__Brief__.
Beginning with the line that contains "brown diamond: (327, 205)" and ending with the line that contains "orange hexagon: (791, 210)", reproduce the lines of the entries below exactly, omitting pictures.

__Dataset content__.
———

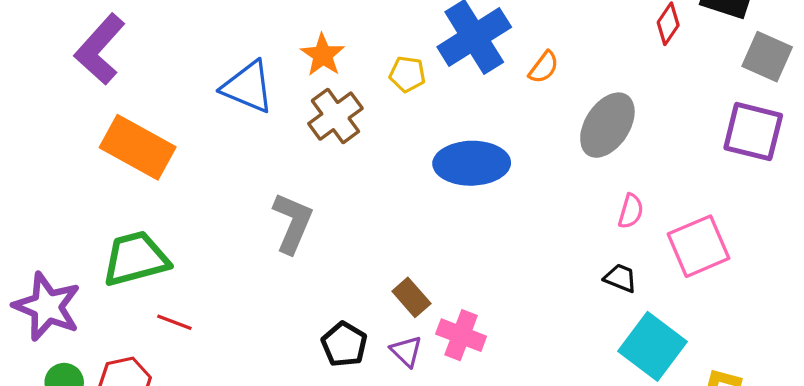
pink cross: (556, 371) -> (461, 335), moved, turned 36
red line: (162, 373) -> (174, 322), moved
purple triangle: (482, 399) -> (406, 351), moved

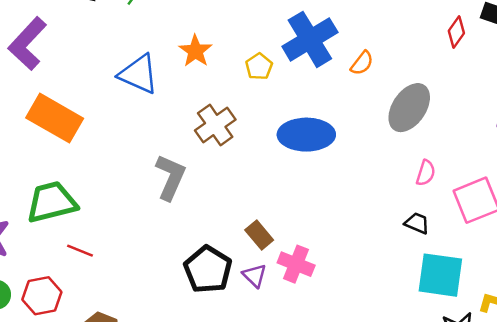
yellow pentagon: (407, 74) -> (259, 67), turned 30
brown cross: (335, 116) -> (215, 125), moved
black pentagon: (344, 344) -> (208, 270), size x1.4
cyan square: (653, 346) -> (440, 275), turned -30

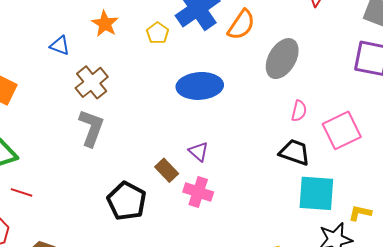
orange semicircle: (362, 63) -> (241, 25), size x1.5
blue triangle: (139, 74) -> (60, 46), size x0.6
brown cross: (215, 125) -> (92, 82), moved
black trapezoid: (417, 223) -> (295, 152), size x1.5
purple triangle: (255, 276) -> (199, 152), moved

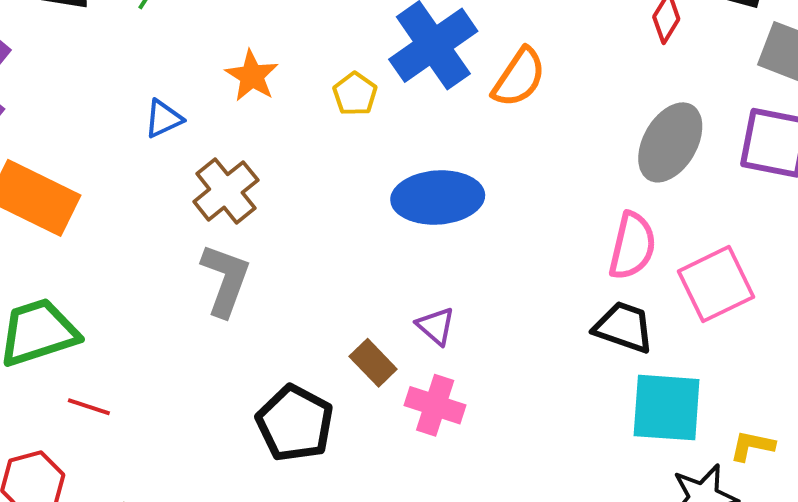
blue triangle: (60, 46) -> (163, 119), turned -45
gray ellipse: (282, 59) -> (670, 142), moved
pink semicircle: (299, 111) -> (632, 246), size x1.6

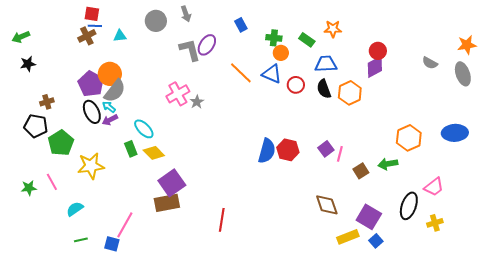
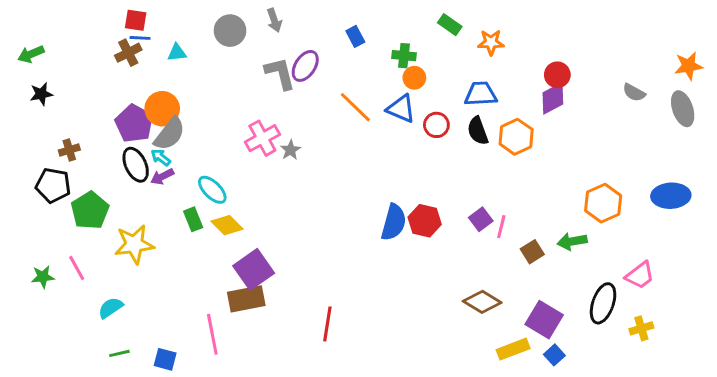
green rectangle: (307, 40) -> (450, 25), moved
brown diamond: (327, 205) -> (482, 302), turned -40
pink line: (125, 225) -> (212, 334), moved, turned -40

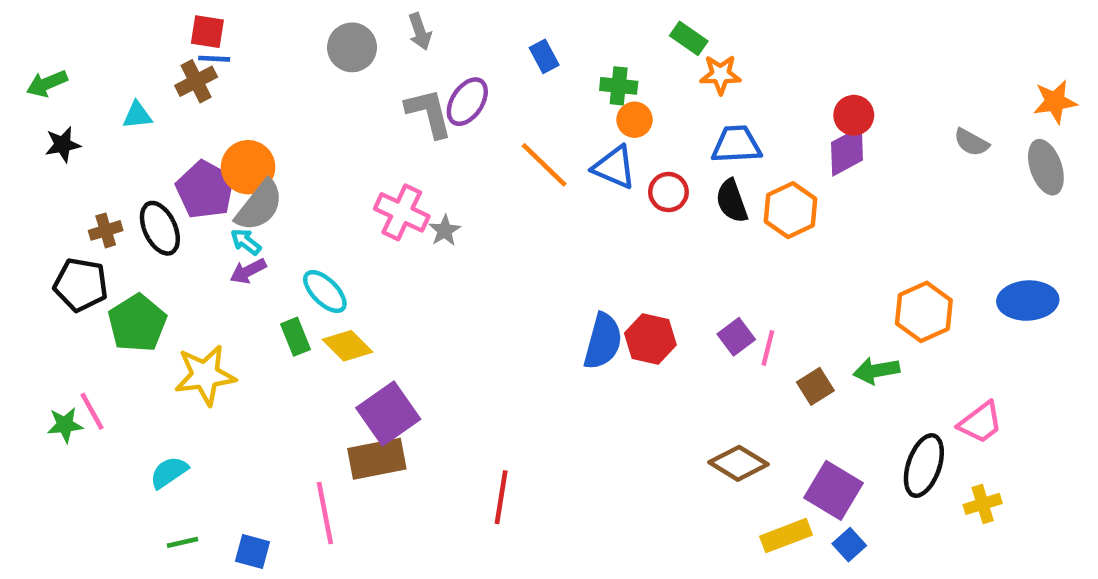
orange star: (491, 42) -> (720, 75), moved
cyan triangle: (177, 53) -> (137, 115), moved
pink cross: (262, 138) -> (402, 212), turned -36
black ellipse: (136, 165) -> (160, 228), moved
pink line: (77, 268) -> (92, 411), moved

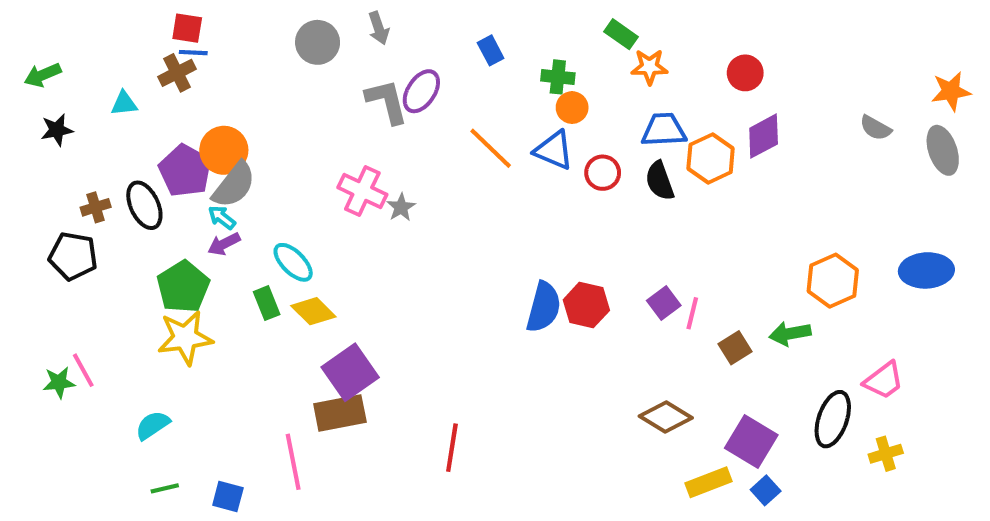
red circle: (854, 115) -> (745, 73), moved
orange hexagon: (791, 210) -> (711, 158), moved
green pentagon: (137, 323) -> (183, 287), moved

———

__Problem solution__.
brown diamond: (327, 205) -> (482, 302), turned -40
pink line: (125, 225) -> (212, 334), moved, turned -40

orange star: (491, 42) -> (720, 75), moved
cyan triangle: (177, 53) -> (137, 115), moved
pink cross: (262, 138) -> (402, 212), turned -36
black ellipse: (136, 165) -> (160, 228), moved
pink line: (77, 268) -> (92, 411), moved

red circle: (854, 115) -> (745, 73), moved
orange hexagon: (791, 210) -> (711, 158), moved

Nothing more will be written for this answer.